*EXERCISE:* Copy every one of the entries below word for word, leaving out the pictures.

*** Opening WORKING DATA ***

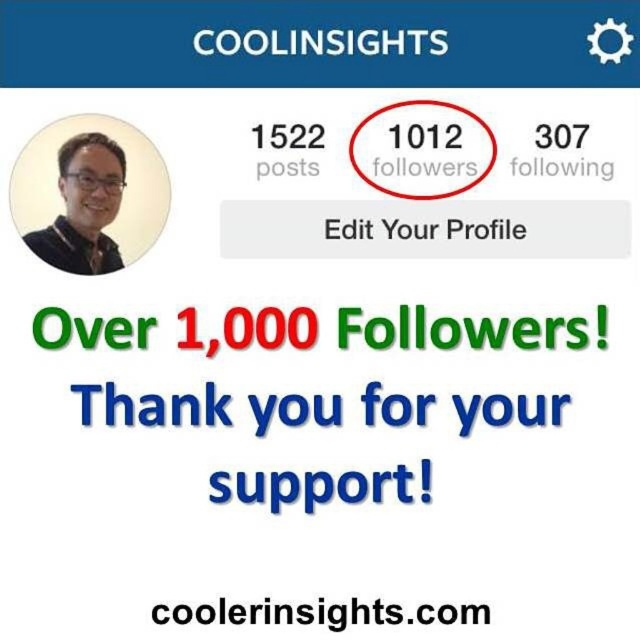
You are looking at a social media profile and notice the matte black glasses at upper left and the black text at center. Which of these two elements is narrower in width?

The matte black glasses at upper left has a lesser width compared to the black text at center, so the matte black glasses at upper left is narrower in width.

What are the coordinates of the matte black glasses at upper left in the image?

The coordinates of the matte black glasses at upper left are at point (84, 208).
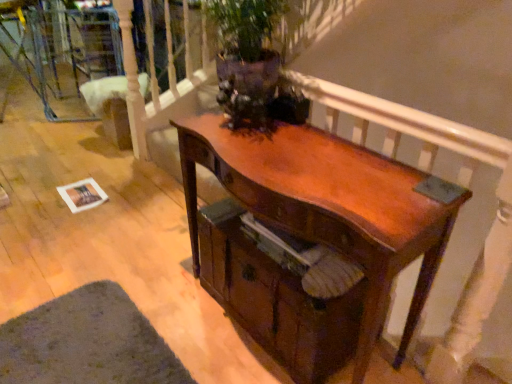
Question: Is point (241, 324) positioned closer to the camera than point (96, 355)?

Choices:
 (A) closer
 (B) farther

Answer: (B)

Question: Is shiny brown drawer at center taller or shorter than green felt mat at lower left?

Choices:
 (A) short
 (B) tall

Answer: (B)

Question: Which object is positioned closest to the wooden armchair at center?

Choices:
 (A) shiny brown drawer at center
 (B) shiny brown wood desk at center
 (C) green felt mat at lower left

Answer: (C)

Question: Estimate the real-world distances between objects in this image. Which object is closer to the shiny brown wood desk at center?

Choices:
 (A) green felt mat at lower left
 (B) shiny brown drawer at center
 (C) wooden armchair at center

Answer: (B)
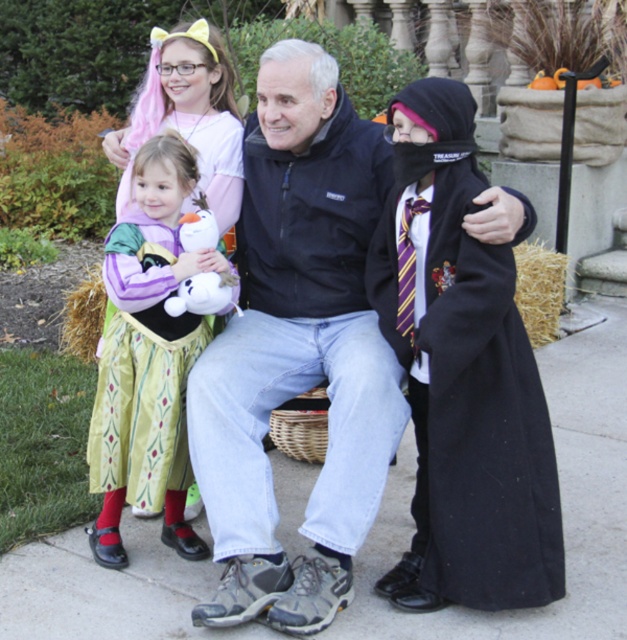
Is matte black coat at center closer to the viewer compared to green satin dress at left?

Yes, it is.

Does matte black coat at center appear on the left side of green satin dress at left?

No, matte black coat at center is not to the left of green satin dress at left.

In order to click on matte black coat at center in this screenshot , I will do `click(297, 348)`.

Between point (371, 451) and point (224, 288), which one is positioned behind?

The point (224, 288) is more distant.

Who is more forward, (337, 278) or (198, 314)?

Point (198, 314) is in front.

The height and width of the screenshot is (640, 627). Identify the location of matte black coat at center. (297, 348).

Is black softshell jacket at center closer to camera compared to green satin dress at left?

Yes, it is in front of green satin dress at left.

Which is more to the right, black softshell jacket at center or green satin dress at left?

Positioned to the right is black softshell jacket at center.

Is point (325, 129) less distant than point (179, 356)?

No, (325, 129) is behind (179, 356).

The height and width of the screenshot is (640, 627). Find the location of `black softshell jacket at center`. black softshell jacket at center is located at coordinates (297, 349).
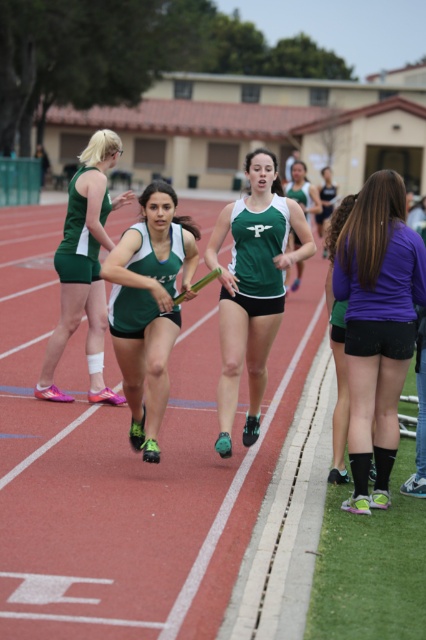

*** Closing WORKING DATA ***

*OUTPUT FOR THIS TASK:*
You are looking at a social media profile and notice the matte black glasses at upper left and the black text at center. Which of these two elements is narrower in width?

The matte black glasses at upper left has a lesser width compared to the black text at center, so the matte black glasses at upper left is narrower in width.

What are the coordinates of the matte black glasses at upper left in the image?

The coordinates of the matte black glasses at upper left are at point (84, 208).
Question: Is point (241, 324) positioned closer to the camera than point (96, 355)?

Choices:
 (A) closer
 (B) farther

Answer: (B)

Question: Is shiny brown drawer at center taller or shorter than green felt mat at lower left?

Choices:
 (A) short
 (B) tall

Answer: (B)

Question: Which object is positioned closest to the wooden armchair at center?

Choices:
 (A) shiny brown drawer at center
 (B) shiny brown wood desk at center
 (C) green felt mat at lower left

Answer: (C)

Question: Estimate the real-world distances between objects in this image. Which object is closer to the shiny brown wood desk at center?

Choices:
 (A) green felt mat at lower left
 (B) shiny brown drawer at center
 (C) wooden armchair at center

Answer: (B)
Is matte black coat at center closer to the viewer compared to green satin dress at left?

Yes, it is.

Does matte black coat at center appear on the left side of green satin dress at left?

No, matte black coat at center is not to the left of green satin dress at left.

In order to click on matte black coat at center in this screenshot , I will do `click(297, 348)`.

Between point (371, 451) and point (224, 288), which one is positioned behind?

The point (224, 288) is more distant.

Who is more forward, (337, 278) or (198, 314)?

Point (198, 314) is in front.

The height and width of the screenshot is (640, 627). Identify the location of matte black coat at center. (297, 348).

Is black softshell jacket at center closer to camera compared to green satin dress at left?

Yes, it is in front of green satin dress at left.

Which is more to the right, black softshell jacket at center or green satin dress at left?

Positioned to the right is black softshell jacket at center.

Is point (325, 129) less distant than point (179, 356)?

No, (325, 129) is behind (179, 356).

The height and width of the screenshot is (640, 627). Find the location of `black softshell jacket at center`. black softshell jacket at center is located at coordinates (297, 349).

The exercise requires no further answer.